Provided records:
____

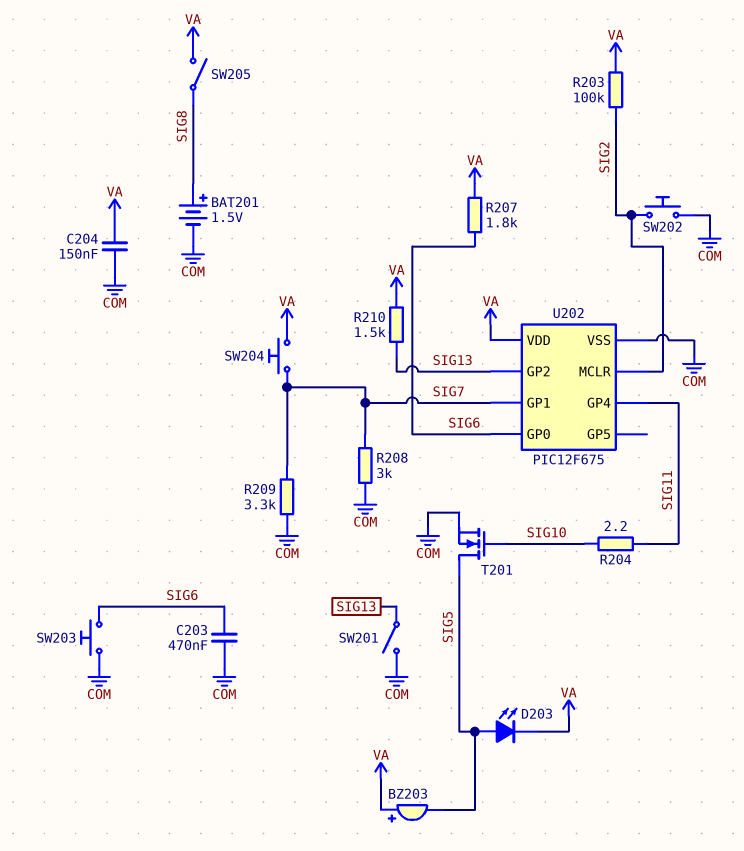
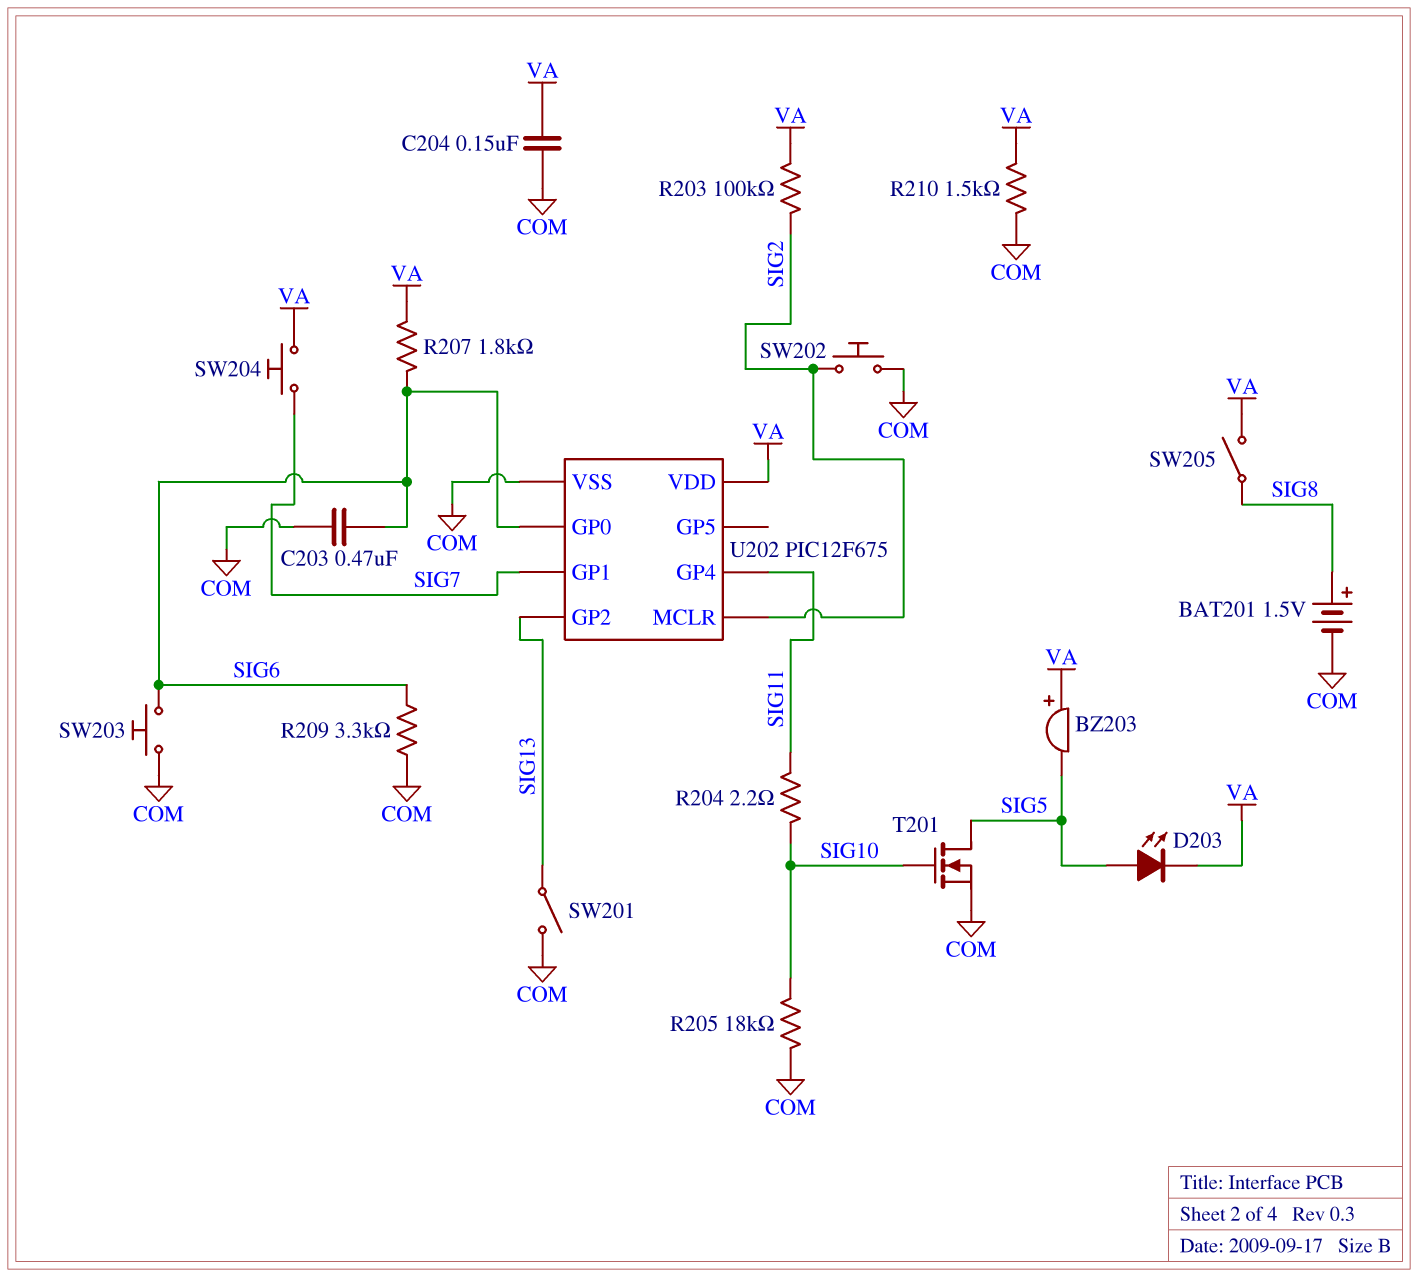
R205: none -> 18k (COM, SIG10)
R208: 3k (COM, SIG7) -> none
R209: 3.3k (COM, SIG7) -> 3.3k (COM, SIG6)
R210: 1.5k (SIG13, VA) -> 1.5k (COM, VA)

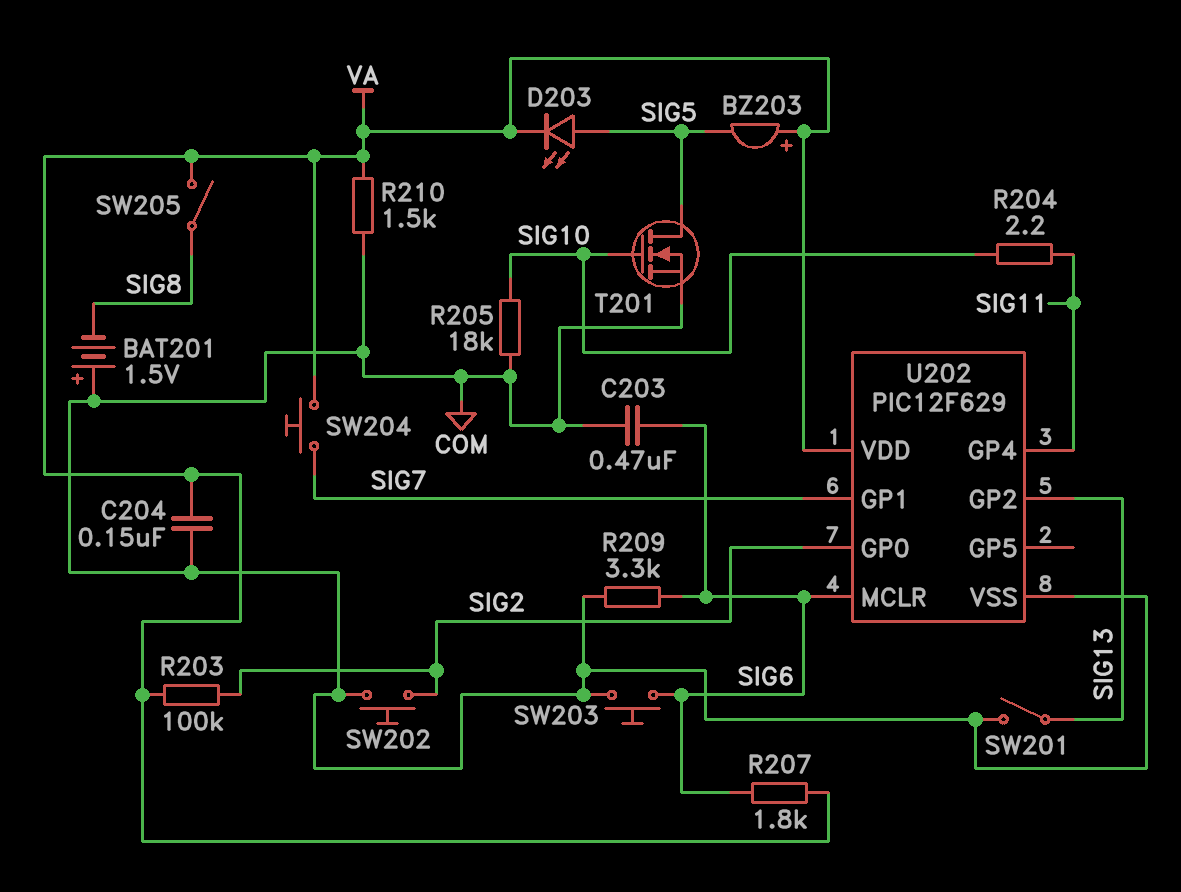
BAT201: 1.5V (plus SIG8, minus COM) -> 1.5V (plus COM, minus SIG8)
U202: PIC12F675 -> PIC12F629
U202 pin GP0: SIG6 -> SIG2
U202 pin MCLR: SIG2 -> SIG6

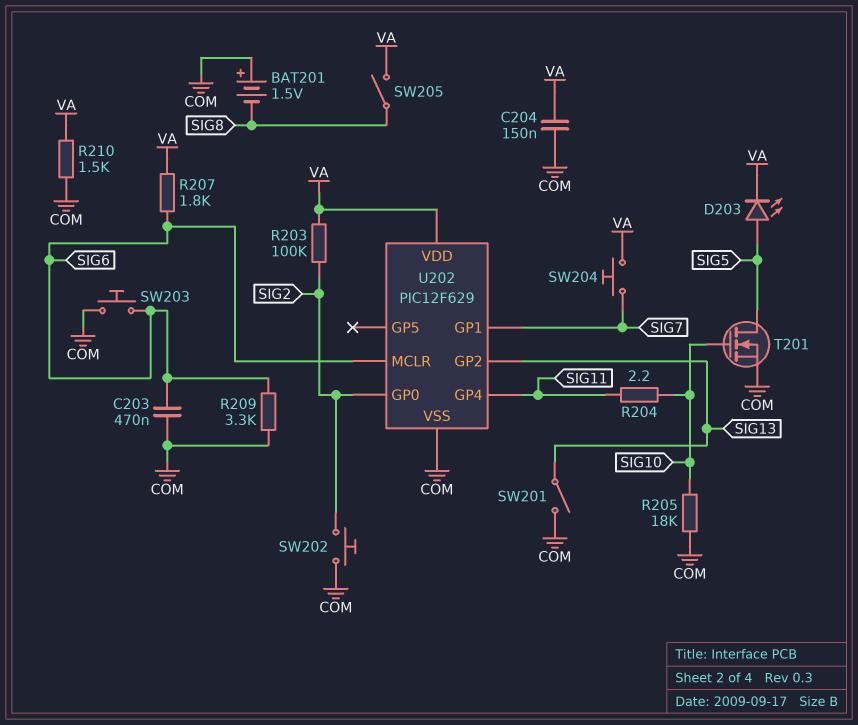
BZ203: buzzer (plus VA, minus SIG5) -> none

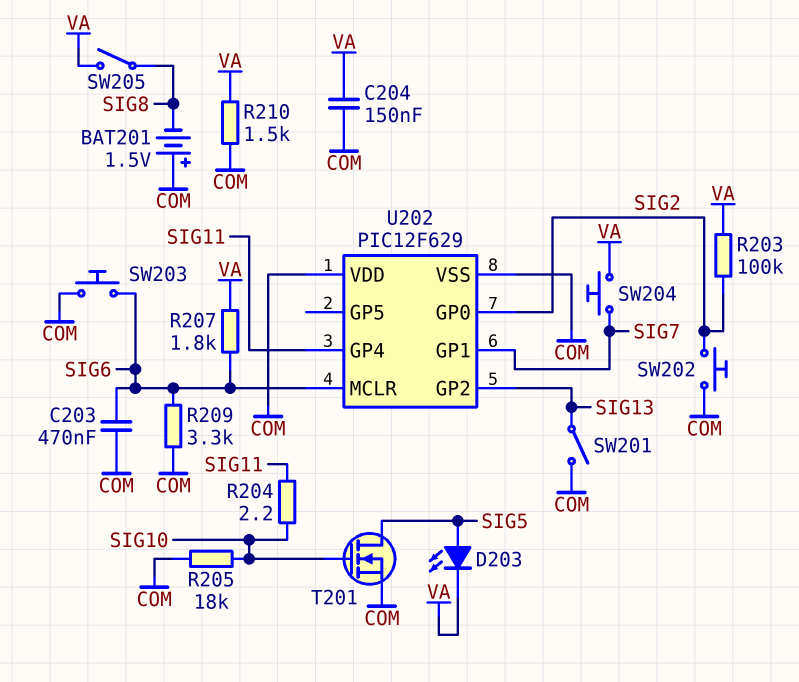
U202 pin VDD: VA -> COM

____

Exercise objective: The answer must be every line from the records above that contains the word "minus", copied out.

Response to the exercise:
BAT201: 1.5V (plus SIG8, minus COM) -> 1.5V (plus COM, minus SIG8)
BZ203: buzzer (plus VA, minus SIG5) -> none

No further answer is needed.